START RECORDS PROVIDED
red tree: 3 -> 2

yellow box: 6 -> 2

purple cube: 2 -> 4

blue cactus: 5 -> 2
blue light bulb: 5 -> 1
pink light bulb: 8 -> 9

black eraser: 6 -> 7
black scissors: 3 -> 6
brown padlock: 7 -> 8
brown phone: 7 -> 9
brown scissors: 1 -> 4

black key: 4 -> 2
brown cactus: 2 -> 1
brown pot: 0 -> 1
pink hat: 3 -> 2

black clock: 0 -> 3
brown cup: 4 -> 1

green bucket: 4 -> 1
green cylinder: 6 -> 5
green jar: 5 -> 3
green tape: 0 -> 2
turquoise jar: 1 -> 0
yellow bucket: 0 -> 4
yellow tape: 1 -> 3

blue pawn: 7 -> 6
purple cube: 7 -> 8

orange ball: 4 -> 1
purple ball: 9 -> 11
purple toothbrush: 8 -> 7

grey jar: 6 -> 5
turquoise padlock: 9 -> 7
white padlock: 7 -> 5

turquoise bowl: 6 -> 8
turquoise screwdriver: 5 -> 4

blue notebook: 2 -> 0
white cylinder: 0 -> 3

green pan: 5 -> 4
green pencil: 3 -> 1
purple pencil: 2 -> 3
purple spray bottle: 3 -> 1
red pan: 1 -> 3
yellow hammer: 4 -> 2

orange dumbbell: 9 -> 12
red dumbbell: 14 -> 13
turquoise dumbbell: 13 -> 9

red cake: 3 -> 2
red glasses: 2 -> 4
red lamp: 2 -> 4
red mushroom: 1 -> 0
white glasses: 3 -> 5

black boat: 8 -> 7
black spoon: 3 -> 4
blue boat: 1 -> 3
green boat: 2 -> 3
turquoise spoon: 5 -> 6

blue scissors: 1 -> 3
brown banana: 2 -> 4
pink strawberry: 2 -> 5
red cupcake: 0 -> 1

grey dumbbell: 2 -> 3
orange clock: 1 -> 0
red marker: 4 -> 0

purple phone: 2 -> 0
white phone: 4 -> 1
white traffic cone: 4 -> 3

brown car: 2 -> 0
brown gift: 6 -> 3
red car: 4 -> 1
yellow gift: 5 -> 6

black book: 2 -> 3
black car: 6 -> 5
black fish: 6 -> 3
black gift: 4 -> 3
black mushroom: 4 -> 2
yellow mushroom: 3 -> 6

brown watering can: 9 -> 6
END RECORDS PROVIDED
| EXERCISE BRIEF |
Your task is to restate, word for word, only those lines above that fall between the line holding "turquoise screwdriver: 5 -> 4" and the line holding "grey dumbbell: 2 -> 3", inclusive.

| RESPONSE |
turquoise screwdriver: 5 -> 4

blue notebook: 2 -> 0
white cylinder: 0 -> 3

green pan: 5 -> 4
green pencil: 3 -> 1
purple pencil: 2 -> 3
purple spray bottle: 3 -> 1
red pan: 1 -> 3
yellow hammer: 4 -> 2

orange dumbbell: 9 -> 12
red dumbbell: 14 -> 13
turquoise dumbbell: 13 -> 9

red cake: 3 -> 2
red glasses: 2 -> 4
red lamp: 2 -> 4
red mushroom: 1 -> 0
white glasses: 3 -> 5

black boat: 8 -> 7
black spoon: 3 -> 4
blue boat: 1 -> 3
green boat: 2 -> 3
turquoise spoon: 5 -> 6

blue scissors: 1 -> 3
brown banana: 2 -> 4
pink strawberry: 2 -> 5
red cupcake: 0 -> 1

grey dumbbell: 2 -> 3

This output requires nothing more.